TASK DESCRIPTION
Only the text carries over: repeat the records exactly and drop the images.

PROVIDED DATA

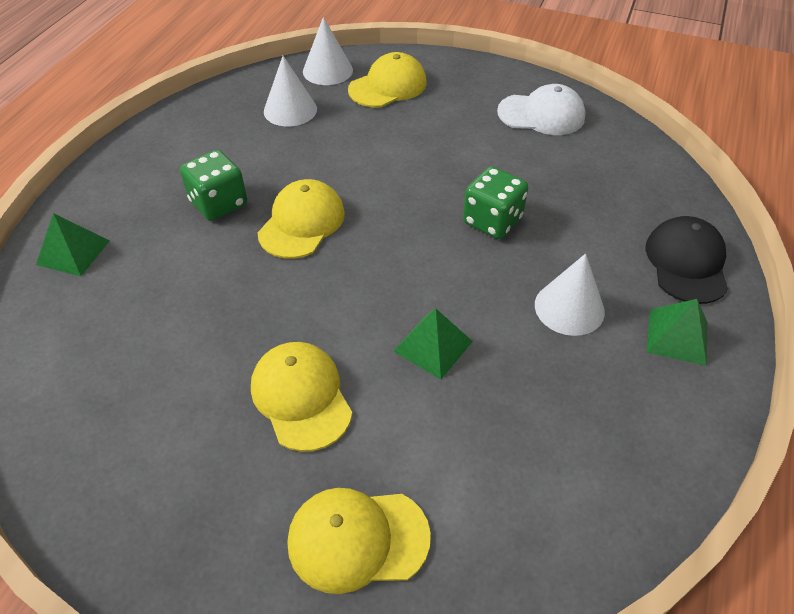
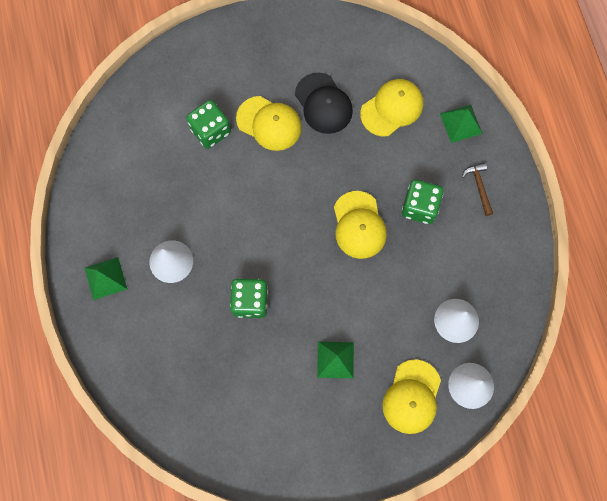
camera: 145 degrees right, 25 degrees up
(137, 187) = (479, 187): none -> brown hammer
(357, 539) = (197, 81): yellow cap -> yellow cap (392, 108)
(396, 440) = (210, 131): none -> green dice
(433, 346) = (227, 190): green pyramid -> green pyramid (335, 359)
(541, 114) = (279, 438): white cap -> none
(686, 263) = (119, 341): black cap -> black cap (323, 103)

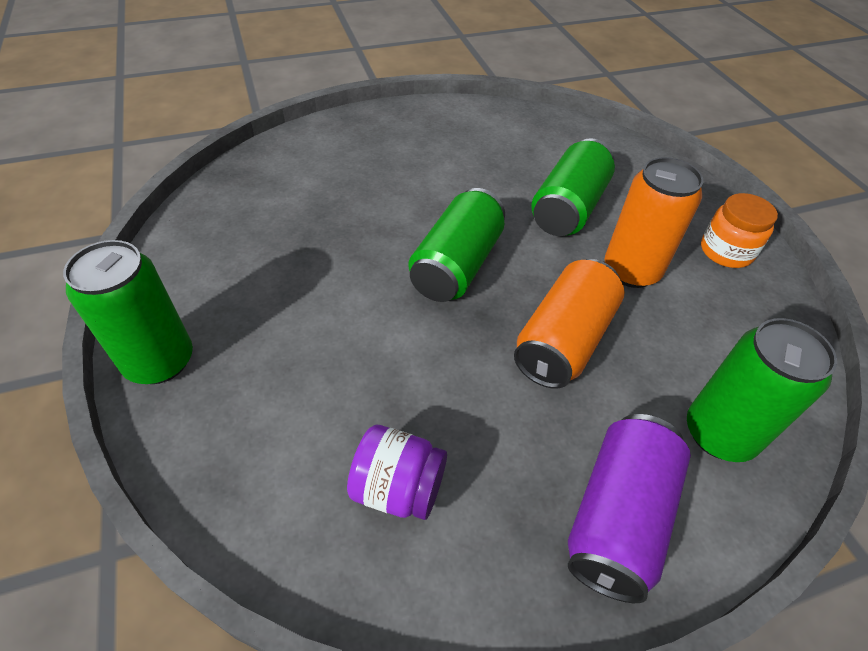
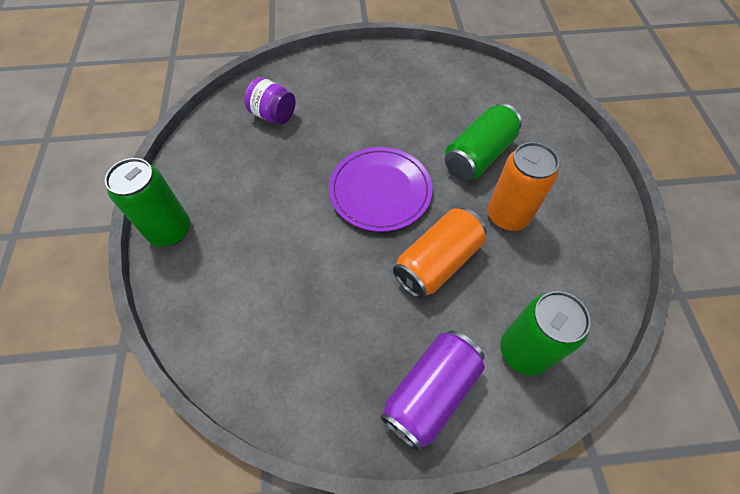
camera: 15 degrees right, 10 degrees up
(398, 488) = (296, 344): purple jar -> purple jar (273, 115)
(456, 265) = (380, 191): green can -> purple plate
(726, 251) = (589, 211): orange jar -> none

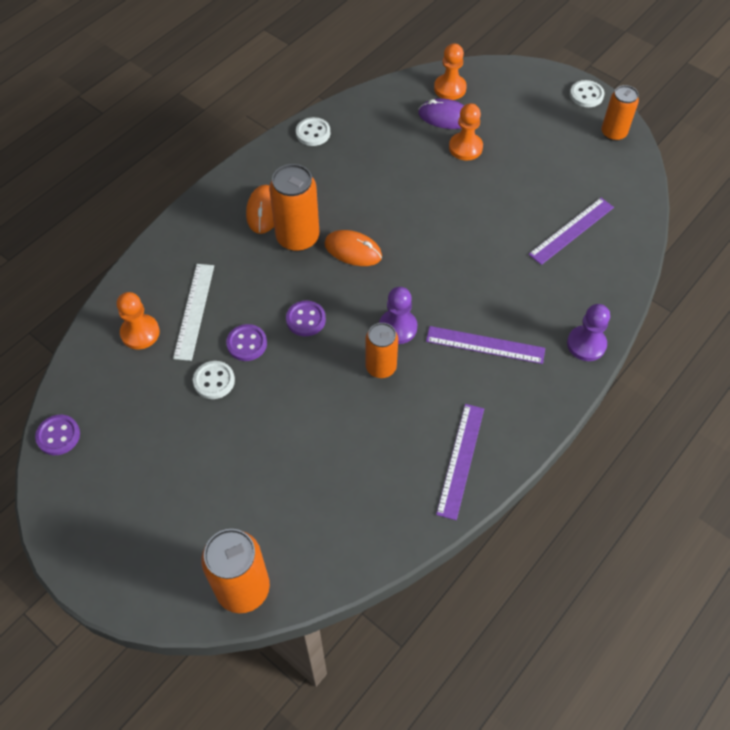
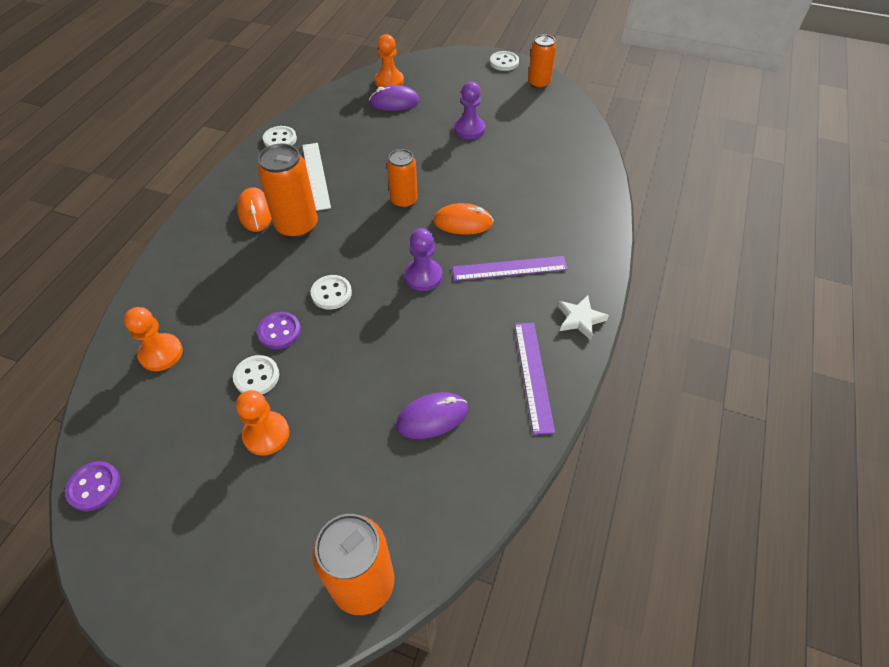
camera: 20 degrees left, 5 degrees down
(194, 311) = (214, 316): white ruler -> white ruler (316, 175)
(306, 319) = (331, 293): purple button -> white button
(352, 469) = (432, 417): none -> purple mouse
(353, 250) = (354, 223): orange mouse -> orange mouse (463, 222)
(381, 367) = (421, 315): orange can -> orange can (404, 201)
(465, 147) = (422, 120): orange pawn -> orange pawn (266, 434)
(531, 419) = (580, 319): none -> white star
(571, 231) = (540, 160): purple ruler -> none
(586, 344) = (596, 243): purple pawn -> purple pawn (469, 129)

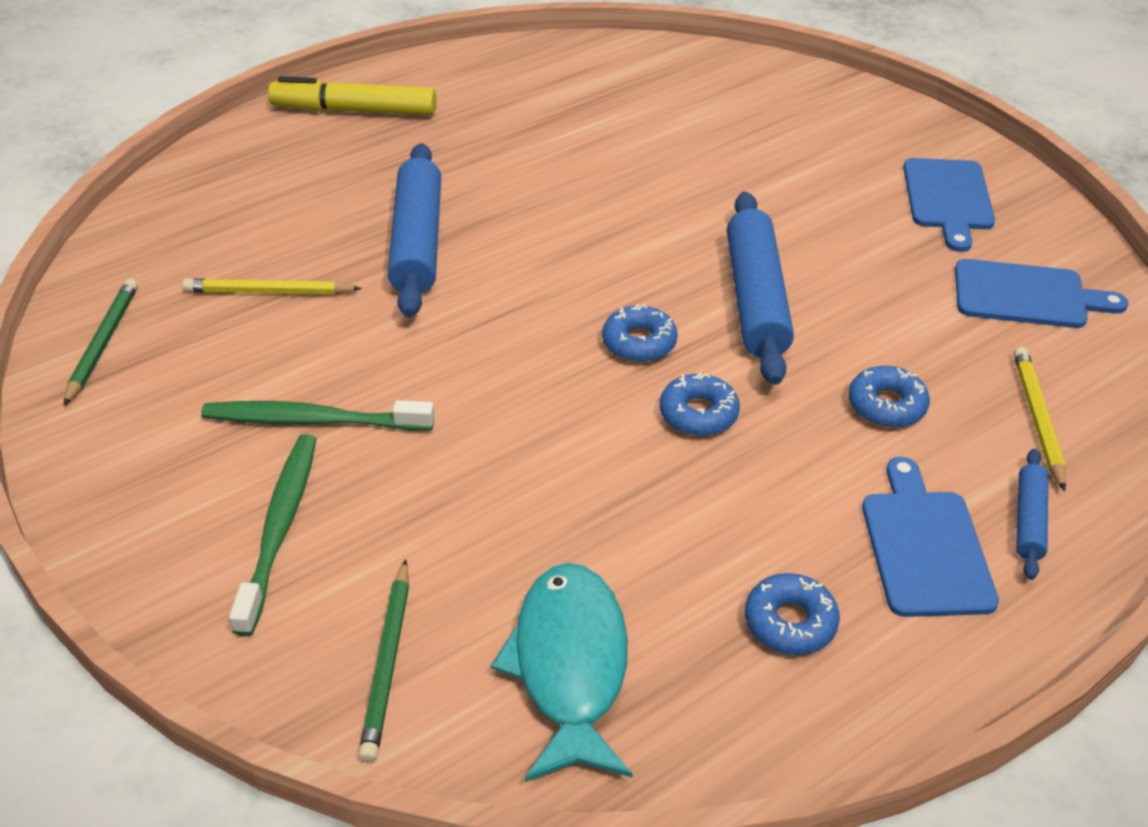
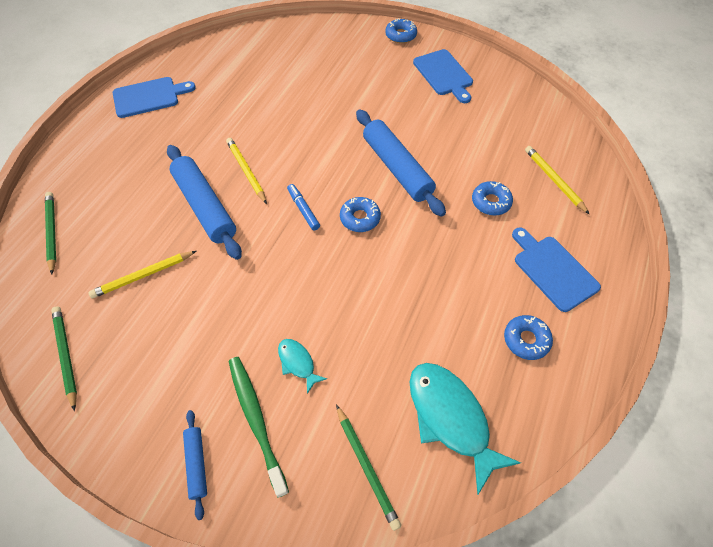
camera: 30 degrees left, 15 degrees up
(195, 198) = (52, 232): none -> green pencil
(312, 420) = (226, 345): green toothbrush -> none
(354, 110) = (108, 134): yellow marker -> none
(394, 486) = (297, 363): none -> turquoise fish
(512, 219) = (246, 171): none -> yellow pencil
(558, 298) = (303, 209): none -> blue marker
(698, 413) = (414, 246): blue donut -> blue donut (400, 35)
(1026, 295) = (509, 115): blue cutting board -> blue cutting board (149, 97)
(1029, 520) = (583, 235): blue rolling pin -> blue rolling pin (197, 464)

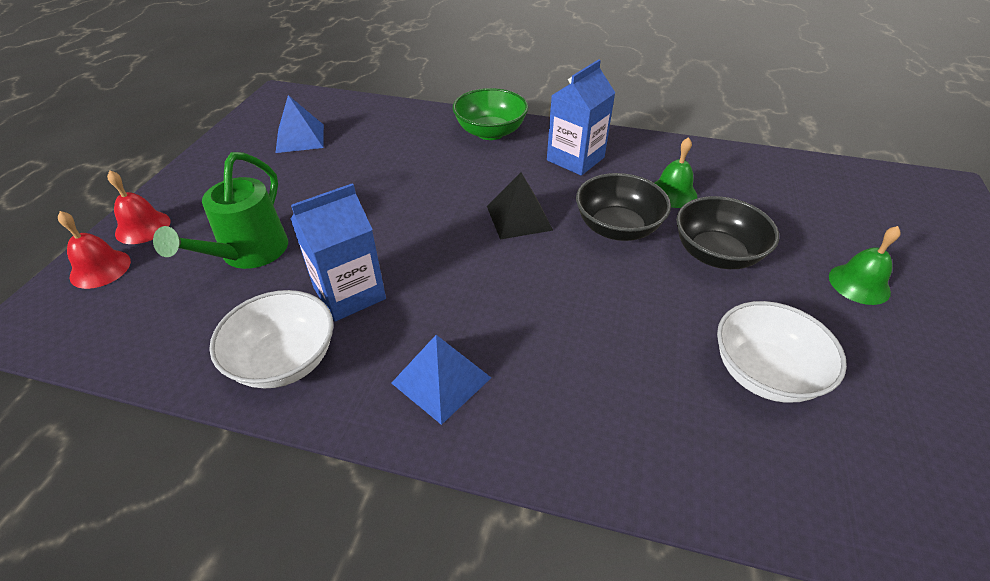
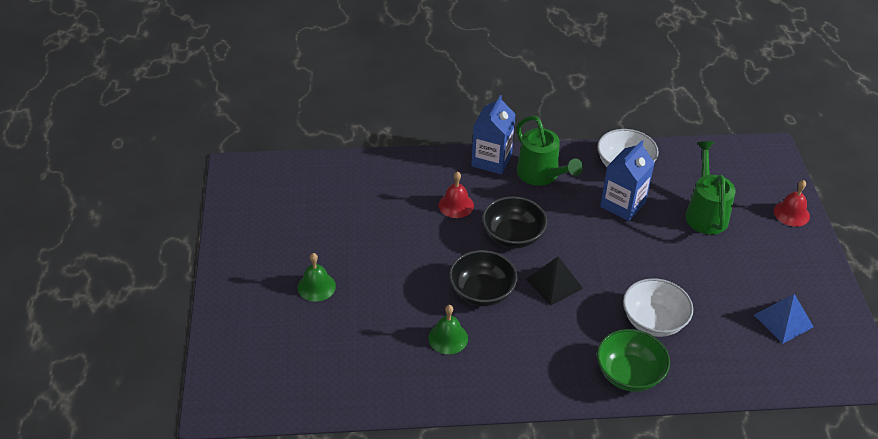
camera: 160 degrees right, 0 degrees up
(100, 268) = (777, 184): red bell -> red bell (456, 205)
(441, 380) = (542, 175): blue pyramid -> green watering can
(575, 159) = (538, 358): blue carton -> blue carton (491, 160)
(716, 254) = (410, 287): black bowl -> black bowl (513, 236)
(764, 373) = (380, 216): white bowl -> white bowl (653, 321)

RESPONSE
camera: 145 degrees right, 25 degrees up
(137, 187) = (479, 187): none -> brown hammer
(357, 539) = (197, 81): yellow cap -> yellow cap (392, 108)
(396, 440) = (210, 131): none -> green dice
(433, 346) = (227, 190): green pyramid -> green pyramid (335, 359)
(541, 114) = (279, 438): white cap -> none
(686, 263) = (119, 341): black cap -> black cap (323, 103)

camera: 15 degrees right, 10 degrees up
(398, 488) = (296, 344): purple jar -> purple jar (273, 115)
(456, 265) = (380, 191): green can -> purple plate
(726, 251) = (589, 211): orange jar -> none

camera: 20 degrees left, 5 degrees down
(194, 311) = (214, 316): white ruler -> white ruler (316, 175)
(306, 319) = (331, 293): purple button -> white button
(352, 469) = (432, 417): none -> purple mouse
(353, 250) = (354, 223): orange mouse -> orange mouse (463, 222)
(381, 367) = (421, 315): orange can -> orange can (404, 201)
(465, 147) = (422, 120): orange pawn -> orange pawn (266, 434)
(531, 419) = (580, 319): none -> white star
(571, 231) = (540, 160): purple ruler -> none
(586, 344) = (596, 243): purple pawn -> purple pawn (469, 129)

camera: 30 degrees left, 15 degrees up
(195, 198) = (52, 232): none -> green pencil
(312, 420) = (226, 345): green toothbrush -> none
(354, 110) = (108, 134): yellow marker -> none
(394, 486) = (297, 363): none -> turquoise fish
(512, 219) = (246, 171): none -> yellow pencil
(558, 298) = (303, 209): none -> blue marker
(698, 413) = (414, 246): blue donut -> blue donut (400, 35)
(1026, 295) = (509, 115): blue cutting board -> blue cutting board (149, 97)
(1029, 520) = (583, 235): blue rolling pin -> blue rolling pin (197, 464)

camera: 160 degrees right, 0 degrees up
(100, 268) = (777, 184): red bell -> red bell (456, 205)
(441, 380) = (542, 175): blue pyramid -> green watering can
(575, 159) = (538, 358): blue carton -> blue carton (491, 160)
(716, 254) = (410, 287): black bowl -> black bowl (513, 236)
(764, 373) = (380, 216): white bowl -> white bowl (653, 321)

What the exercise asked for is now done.